Data listing:
++++++++++++++++++++

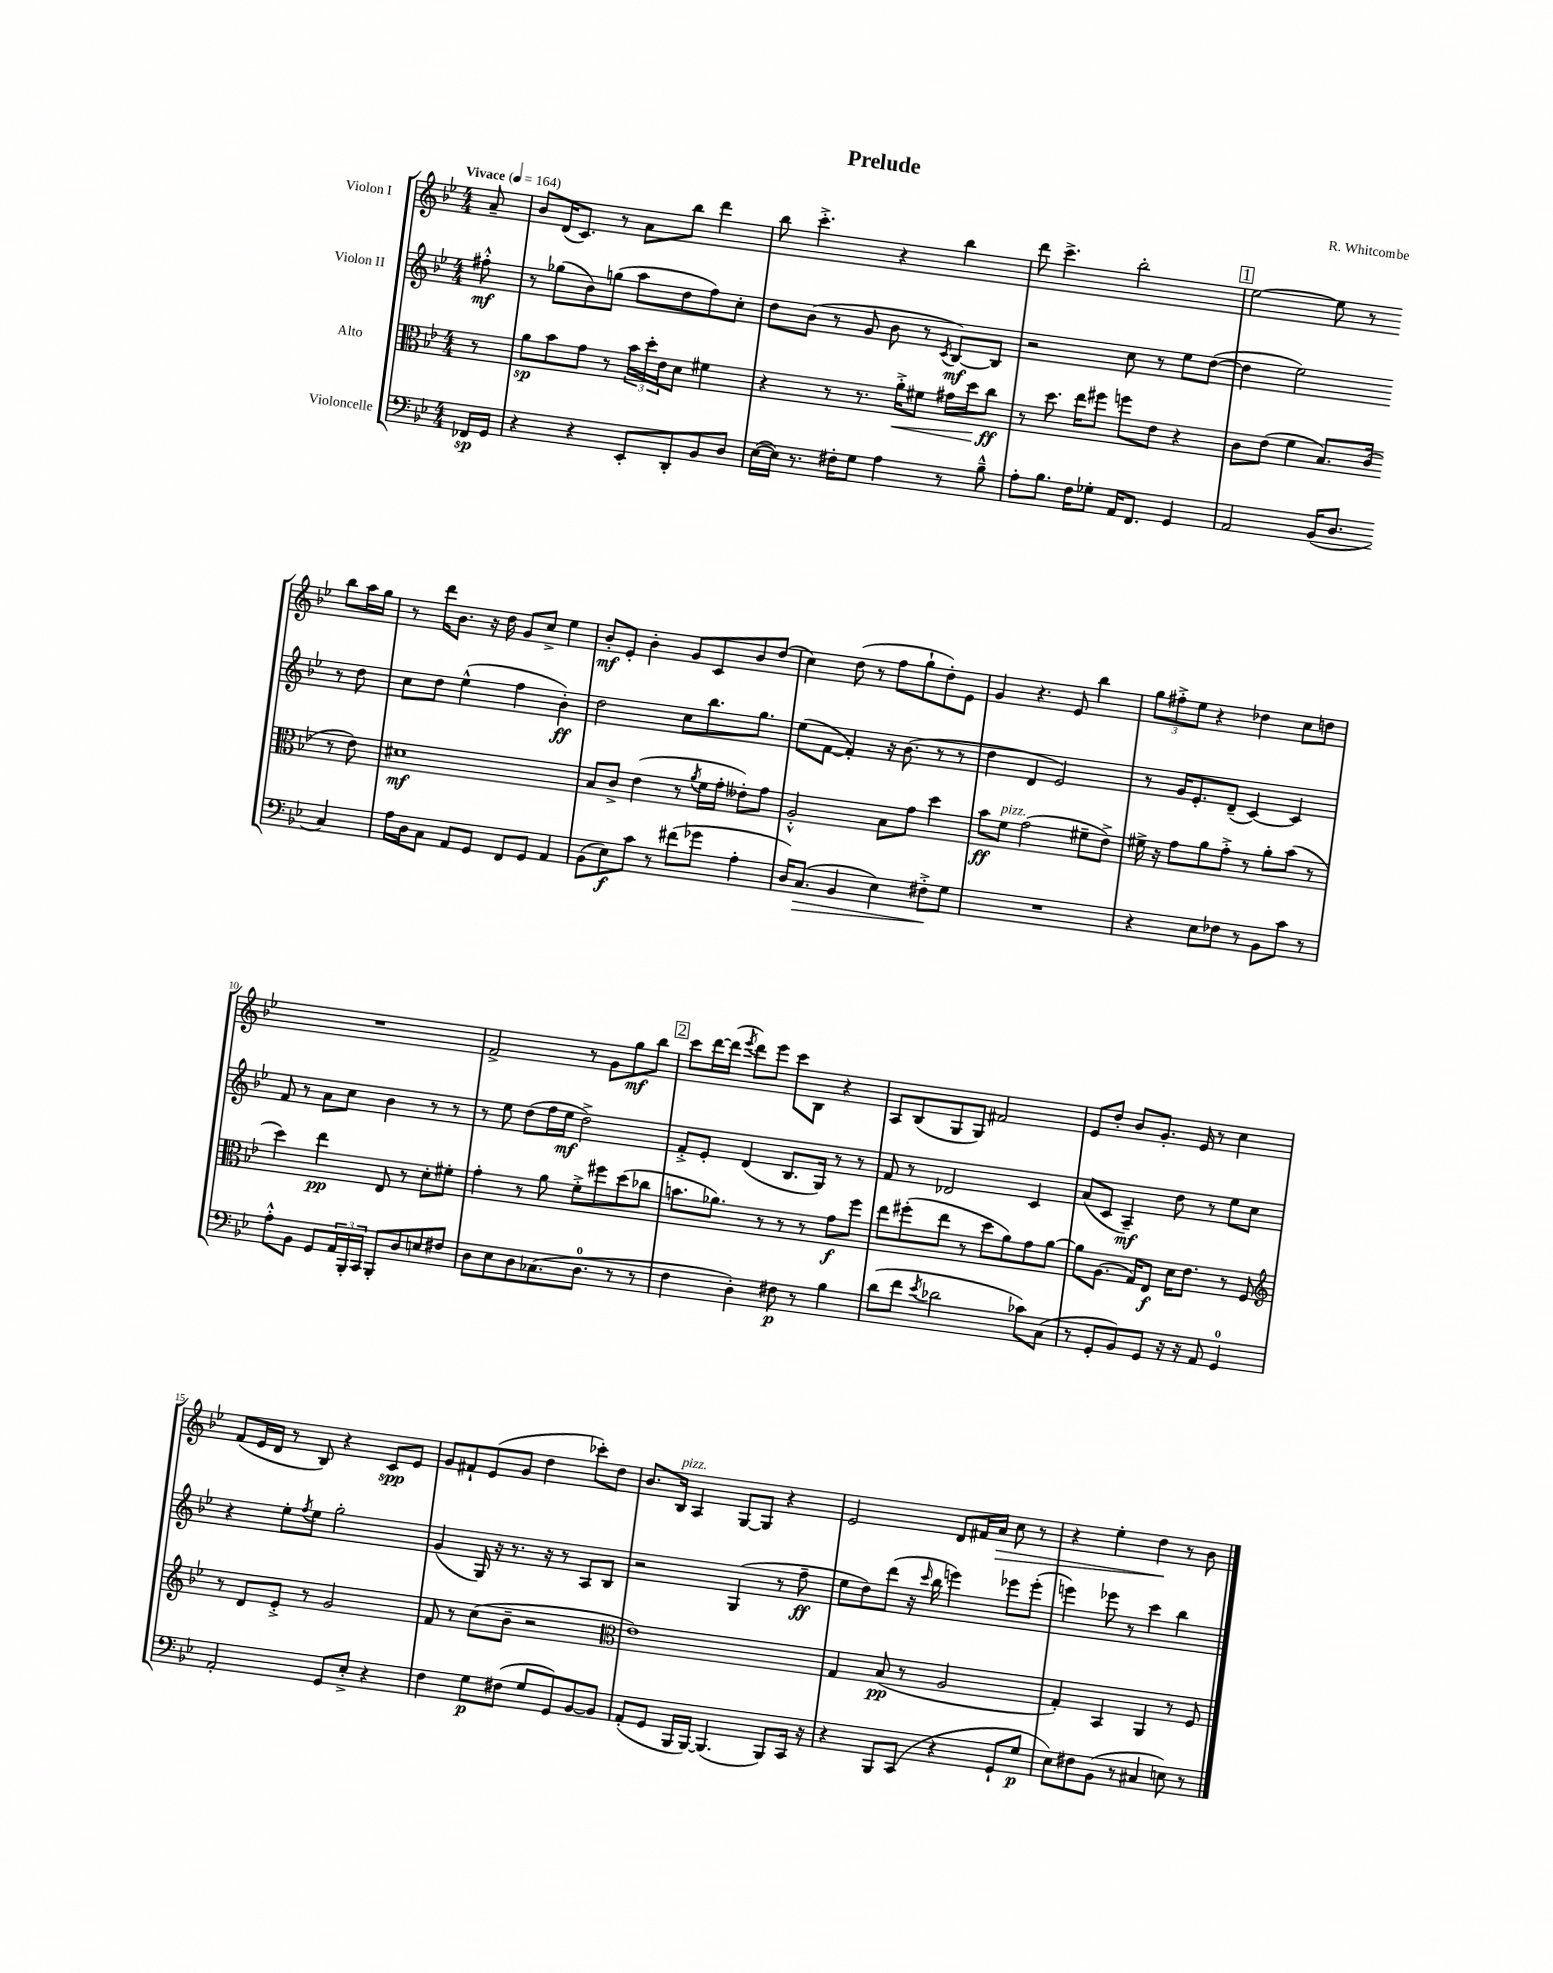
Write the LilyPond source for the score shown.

\header { title = "Prelude" composer = "R. Whitcombe" }
<<
\new StaffGroup <<
\new Staff = "s0" \with { instrumentName = "Violon I" } {
    \clef treble \key bes \major \numericTimeSignature \time 4/4 \partial 8 \tempo "Vivace" 4 = 164
    a'8-- |
    bes'8 d'16( c'8.) r8 a'8 bes''8 d'''4 |
    bes''8 c'''4.-.-> r4 bes''4 |
    d'''8 c'''4.-> bes''2-. |
    \mark \markup { \box "1" } ees''2~ ees''8 r8 bes''8 a''16 g''16 |
    r8 d'''16 bes'8. r16 d''16 g'8 c''8-> ees''4 |
    bes'8-.\mf ees'8-. bes'4-. g'8 c'8 bes'8 d''8( |
    c''4) d''8( r8 f''8 g''8-! d''8-.) ees'8 |
    g'4 r4. ees'8 bes''4 |
    \tuplet 3/2 { g''8 fis''8-.-> ees''8 } r4 des''4 c''8 d''8 |
    R1 |
    f'2-> r8 g'8 g''8\mf bes''8 |
    \mark \markup { \box "2" } c'''8 d'''16~ d'''16( \acciaccatura { ees'''8 } d'''8) ees'''8 c'''8 bes8 r4 |
    a8 bes8( g8 g8) fis'2 |
    ees'8 d''8-. bes'8 g'8.-. ees'16 r8 c''4 |
    f'8( ees'16 d'16 r8 bes8) r4 c'8\spp ees'8 |
    g'8 fis'8-! ees'8( g'8 d''4 ces'''8-.) d''8 |
    bes'8. bes16^\markup { \italic "pizz." } a4 g8~ g8 r4 |
    ees'2 d'8 fis'16 a'16\> c''8 r8 |
    r4 ees''4-. d''4\! r8 bes'8 \bar "|." |
}
\new Staff = "s1" \with { instrumentName = "Violon II" } {
    \clef treble \key bes \major \numericTimeSignature \time 4/4 \partial 8
    fis''8-.-^\mf |
    r8 ges''8( bes'8) g''8( a''8 d''8 f''8) c''8-. |
    d''8 bes'8( r8 g'8 bes'8 r8 \acciaccatura { c'8 } bes8~\mf) bes8 |
    r2 c''8 r8 ees''8 d''8~( |
    \mark \markup { \box "1" } d''4 ees''2) r8 d''8 |
    c''8 d''8 ees''4-^( f''4 bes'4-.\ff) |
    d''2 c''8 bes''8. g''8. |
    ees''8( f'8~ f'4-.) r16 bes'8.( r8 r8 |
    d''4 d'4 ees'2) |
    r8 g'16 ees'8.-. d'8--( c'4~) c'4 |
    f'8 r8 a'8 c''8 bes'4 r8 r8 |
    r8 ees''8 d''8( f''16 ees''16\mf d''2->) |
    \mark \markup { \box "2" } f'8-.-> ees'8-. d'4( bes8. g16) r8 r8 |
    f'8 r8 des'2 c'4 |
    a'8( c'8 a4--\mf) d''8 r8 ees''8 c''8 |
    r4 ees''8-. \acciaccatura { f''8 } ees''8 g''2-. |
    g'4( g16) r16 r8. r16 r8 a8 bes8 |
    r2 g4( r8 f''8--\ff |
    ees''8 d''8) d'''8( r16 \grace { c'''16 } bes''16 e'''4) ees'''8 ees'''8-.( |
    e'''4) ees'''8 r8 c'''4 bes''4 \bar "|." |
}
\new Staff = "s2" \with { instrumentName = "Alto" } {
    \clef alto \key bes \major \numericTimeSignature \time 4/4 \partial 8
    r8 |
    a'8\sp bes'8 g'8 r8 \tuplet 3/2 { bes'16 d''16-. ees'16 } d'8 fis'4 |
    r4 r8 r8. a'16-.->\< fis'8 gis'16 d''16 c''8\ff\! |
    r8 d''8. ees''16 fis''8 f''8 ees'8 r4 |
    \mark \markup { \box "1" } c'8 ees'8( f'4 bes8.) c'16( r8 ees'8) |
    dis'1\mf |
    bes8 c'8-> ees'4( r8 \acciaccatura { a'8 } f'16 g'16-. eeses'8-.) g'8 |
    a2-.-^ bes8 g'8 d''4 |
    bes'8\ff f'8^\markup { \italic "pizz." } g'2( fis'8-- ees'8->) |
    fis'16-> r16 g'8 a'8 g'8-.-> r8 a'8-. bes'8( r8 |
    d''4) ees''4\pp ees8 r8 d'8-. fis'8-. |
    g'4-. r8 a'8 f'8-.-> fis''8 d''8( ces''8 |
    \mark \markup { \box "2" } b'8. aes'8.) r8 r8 r8 g'8\f f''8 |
    ees''8 fis''8-.( ees''8 r8 d''8 a'8) g'8 a'8~ |
    a'8 a8.( g16) ees8\f d'16 ees'8. r8 f8 |
    \clef treble r8 d'8 ees'8-.-> r8 g'2 |
    f'8 r8 c''8( bes'8-- r2 |
    \clef alto ees'1) |
    g4 bes8\pp( r8 a2 |
    g4-.) bes,4 a,4 r8 f8 \bar "|." |
}
\new Staff = "s3" \with { instrumentName = "Violoncelle" } {
    \clef bass \key bes \major \numericTimeSignature \time 4/4 \partial 8
    fes,16\sp g,16 |
    r4 r4 ees,8-. d,8-. bes,8 d8 |
    ees16~( ees16) r8. fis16-. g8 a4 r8 bes8---^ |
    a8-. bes8. f16 ges8-. a,16 f,8. g,4 |
    \mark \markup { \box "1" } a,2 bes,16( d8. c4) |
    a16 d16 c8 a,8 g,8 f,8 g,8 a,4 |
    bes,8( ees8\f) c'8 r8 fis'8( ges'8 a4-. |
    d16) c8.\>( bes,4 ees4) fis8-.->\! g8 |
    R1 |
    r4 ees8 fes8 r8 bes,8 c'8 r8 |
    a8-.-^ bes,8 g,8 \tuplet 3/2 { a,16 bes,,16-. c,16 } bes,,8-. d8 e8 fis8 |
    d8 ees8 d8 ces8.( d8.-0 r8 r8 |
    \mark \markup { \box "2" } f4 d4-.) fis8\p r8 bes4 |
    d'8( f'8 \acciaccatura { ees'8 } des'2 ces'8) c8( |
    r8 g,8-. bes,8) g,8 r16 r16 a,8 g,4-0 |
    a,2-. g,8 ees8-.-> r4 |
    f4 g8\p fis8( g8 g,8) bes,8~ bes,8 |
    a,8-.( g,8 bes,,16 bes,,16~) bes,,4.( bes,,8) c,16 r16 |
    r4 bes,,8 c,8( r4 g,8-! g8\p |
    ees8) fis8 bes,8( r8 cis4 e8) r8 \bar "|." |
}
>>
>>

++++++++++++++++++++

Task to complete:
Find every line in the entries above that contains the word "italic" and copy each one in full. The match is case-sensitive.

Problem solution:
    bes'8. bes16^\markup { \italic "pizz." } a4 g8~ g8 r4 |
    bes'8\ff f'8^\markup { \italic "pizz." } g'2( fis'8-- ees'8->) |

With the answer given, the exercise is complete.